#### What you should do:
Quote the records in full and leave their pictures out.

——

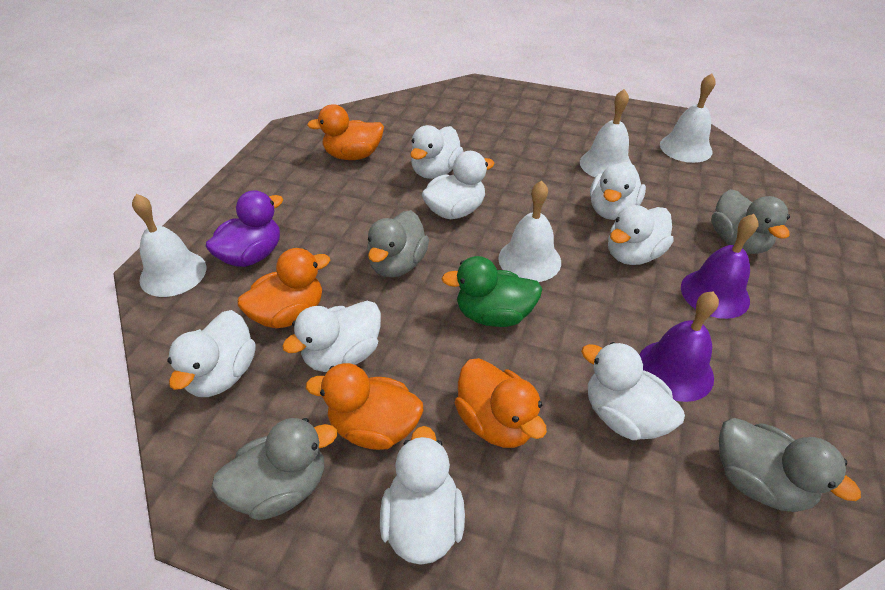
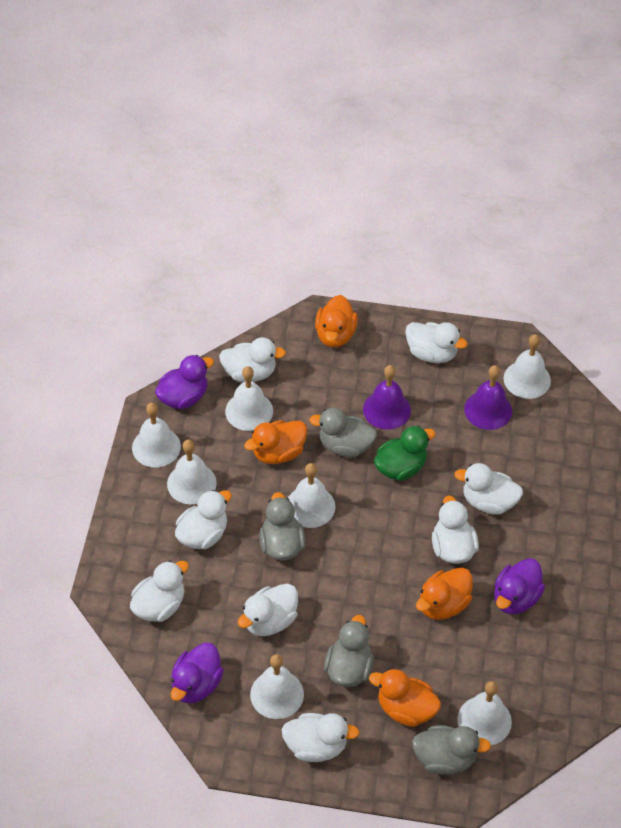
purple duck: 1 -> 3
white bell: 4 -> 7

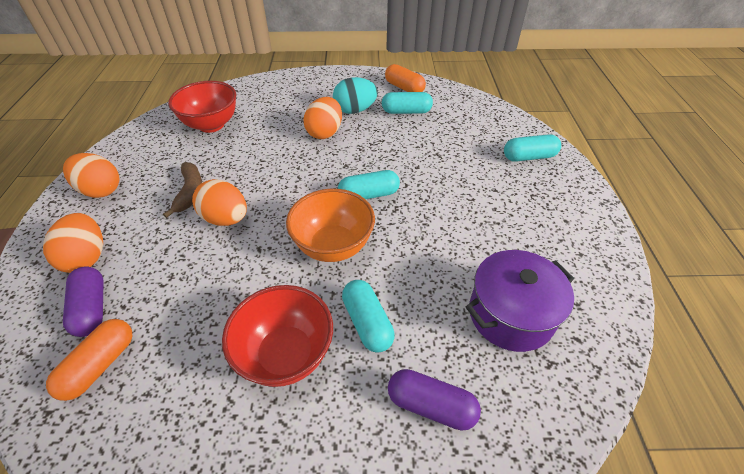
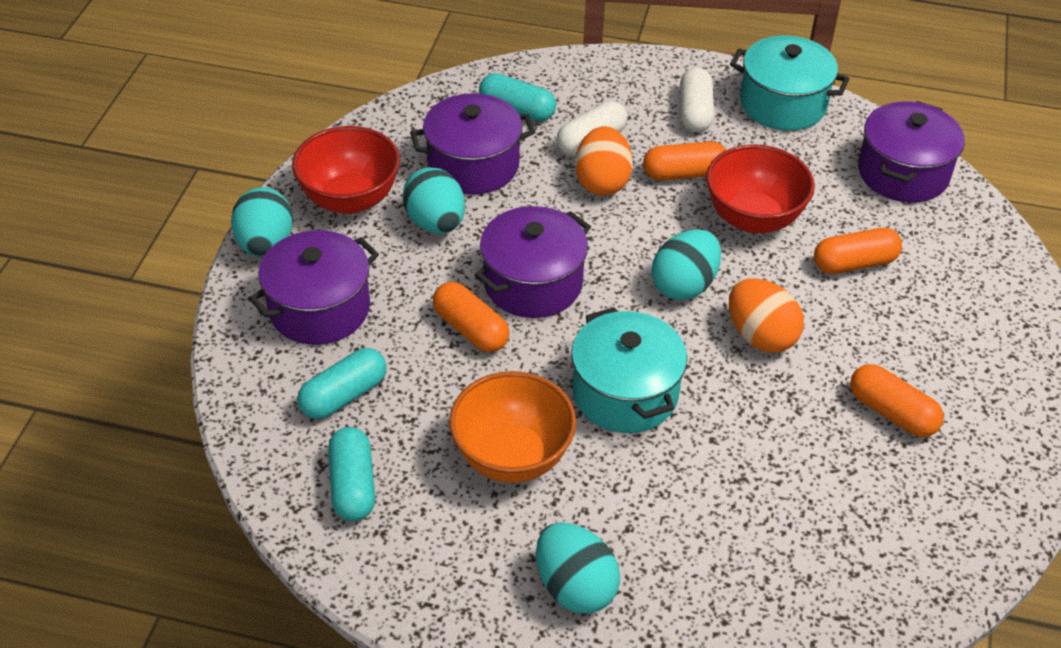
brown banana: 1 -> 0
orange capsule: 2 -> 4
orange egg: 4 -> 2
purple capsule: 2 -> 0
purple pot: 1 -> 4
turquoise capsule: 4 -> 3
turquoise egg: 1 -> 4
turquoise pot: 0 -> 2
white capsule: 0 -> 2

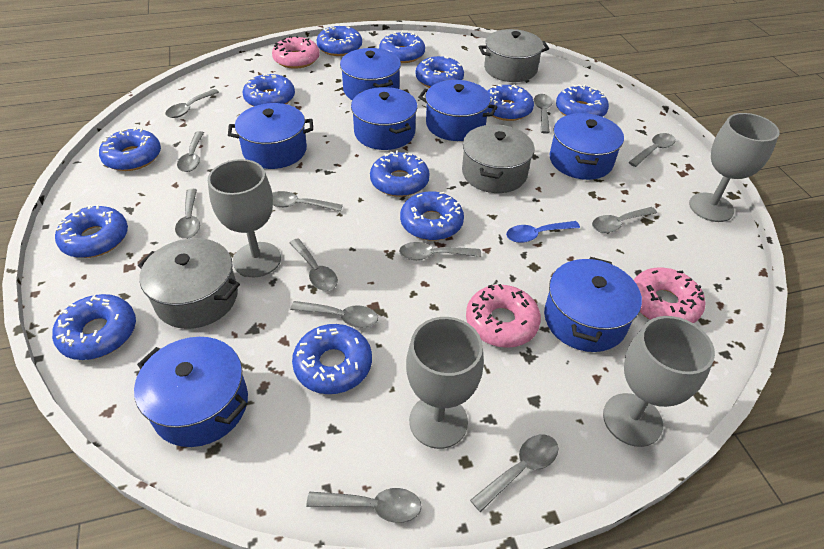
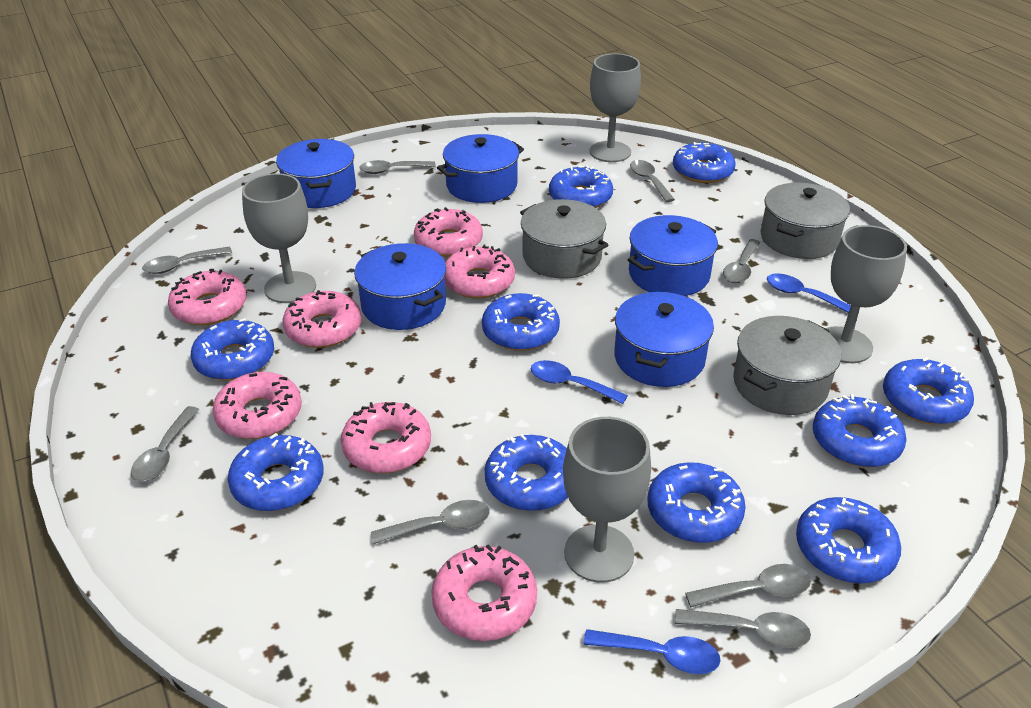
blue donut: 12 -> 10
blue pot: 7 -> 5
blue spoon: 1 -> 3
grey spoon: 12 -> 8
pink donut: 3 -> 7

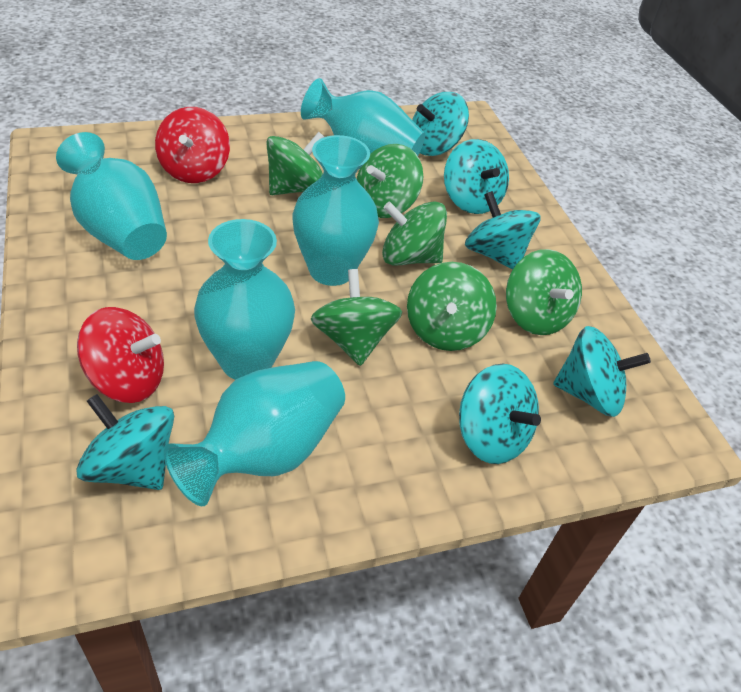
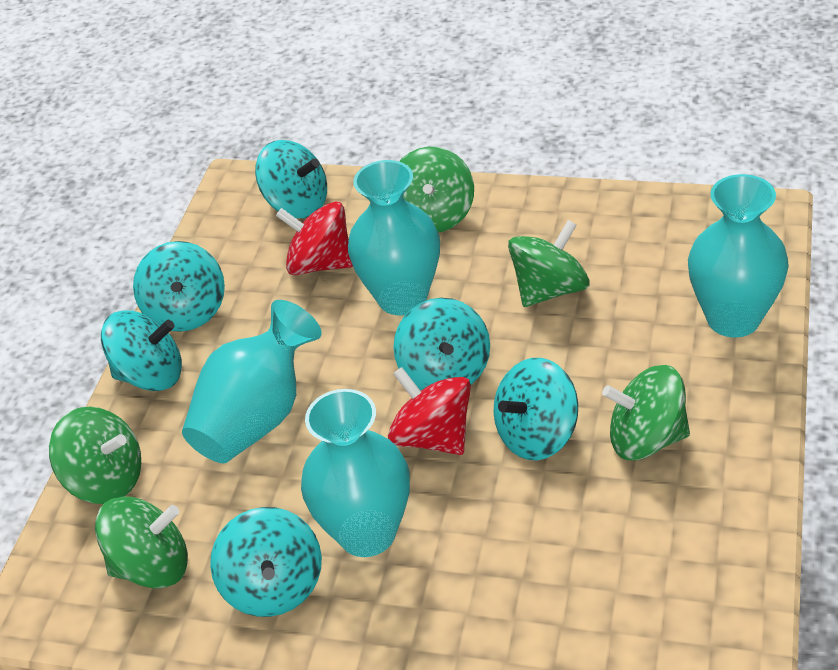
green spinning top: 6 -> 5
turquoise vase: 5 -> 4

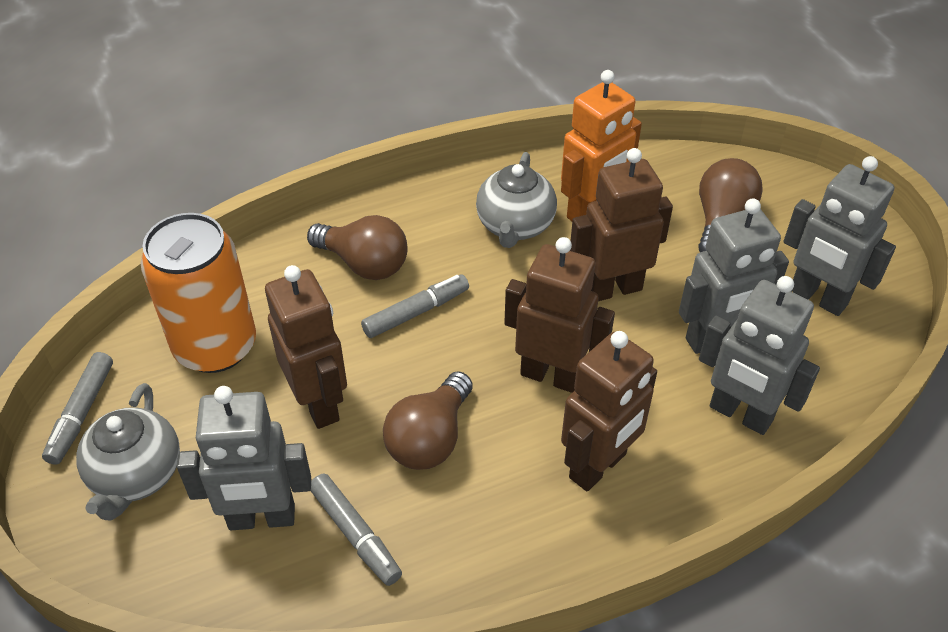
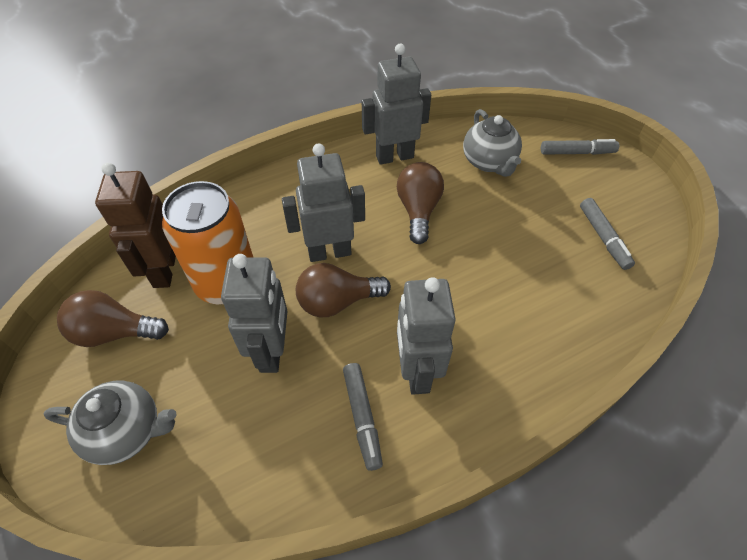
brown robot: 4 -> 1
orange robot: 1 -> 0

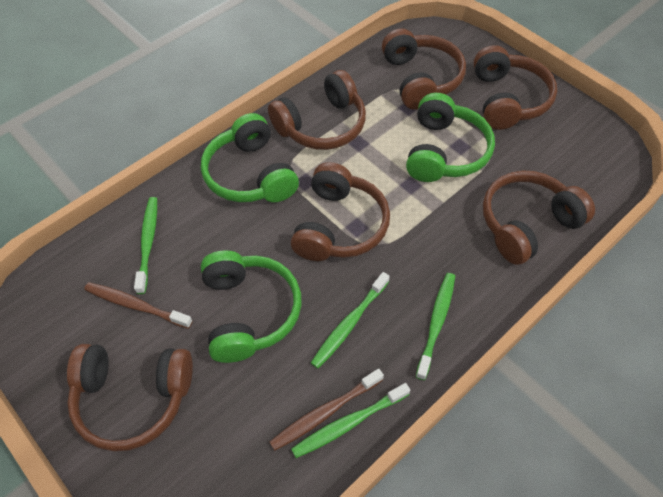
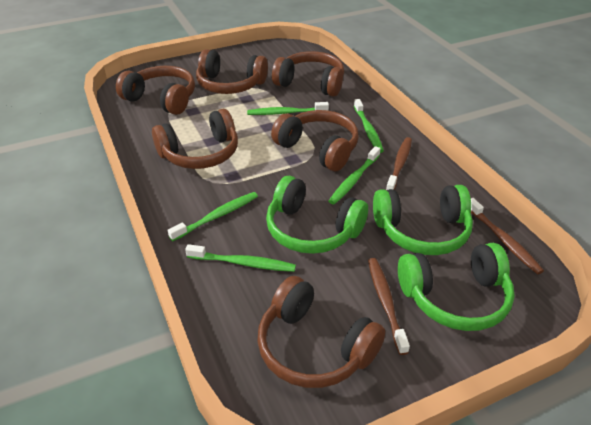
brown toothbrush: 2 -> 3
green toothbrush: 4 -> 5

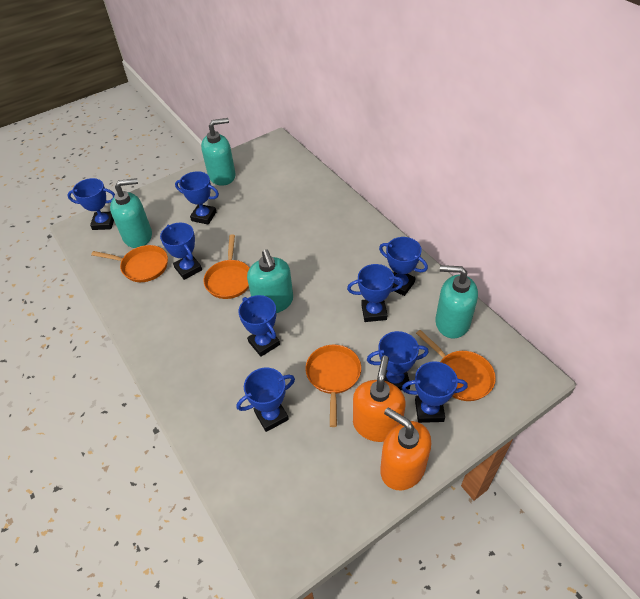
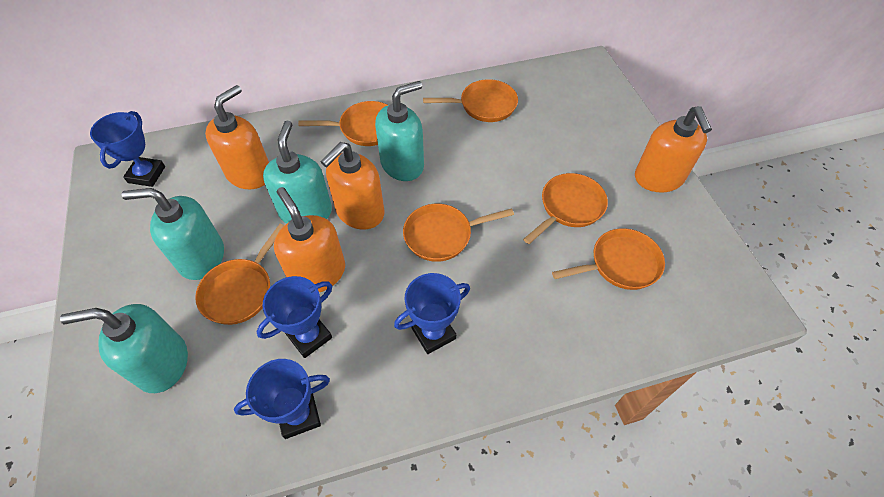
blue trophy: 9 -> 4
orange pan: 4 -> 6
orange soap dispenser: 2 -> 4

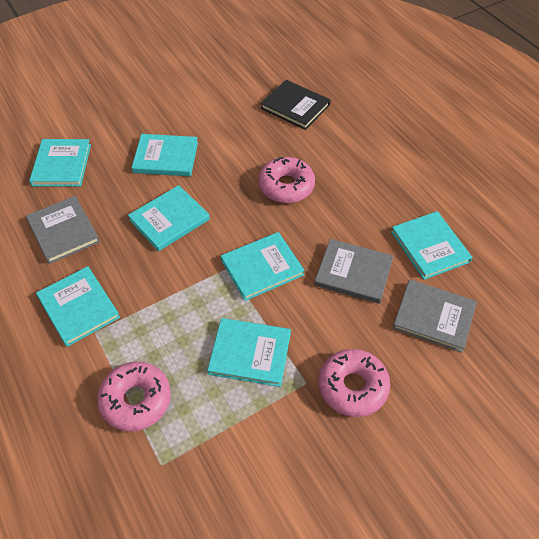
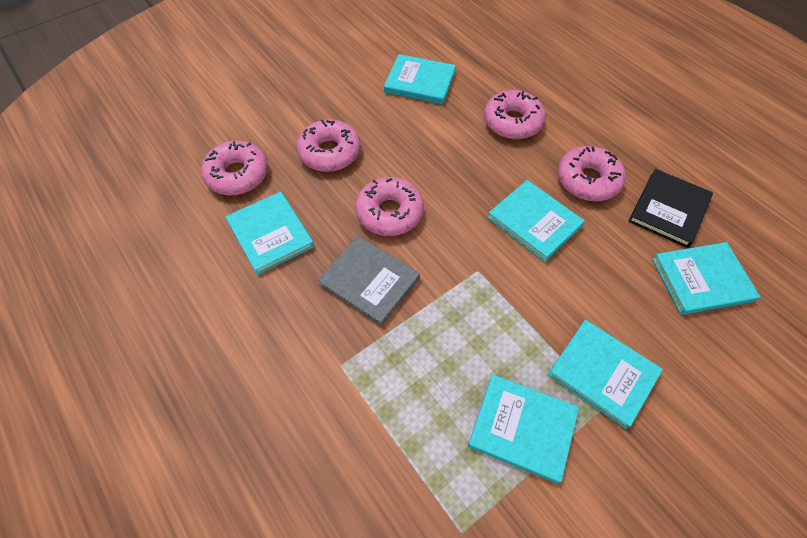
grey book: 3 -> 1
pink donut: 3 -> 5
turquoise book: 7 -> 6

——

#### Your response:
purple duck: 1 -> 3
white bell: 4 -> 7

brown banana: 1 -> 0
orange capsule: 2 -> 4
orange egg: 4 -> 2
purple capsule: 2 -> 0
purple pot: 1 -> 4
turquoise capsule: 4 -> 3
turquoise egg: 1 -> 4
turquoise pot: 0 -> 2
white capsule: 0 -> 2

blue donut: 12 -> 10
blue pot: 7 -> 5
blue spoon: 1 -> 3
grey spoon: 12 -> 8
pink donut: 3 -> 7

green spinning top: 6 -> 5
turquoise vase: 5 -> 4

brown robot: 4 -> 1
orange robot: 1 -> 0

brown toothbrush: 2 -> 3
green toothbrush: 4 -> 5

blue trophy: 9 -> 4
orange pan: 4 -> 6
orange soap dispenser: 2 -> 4

grey book: 3 -> 1
pink donut: 3 -> 5
turquoise book: 7 -> 6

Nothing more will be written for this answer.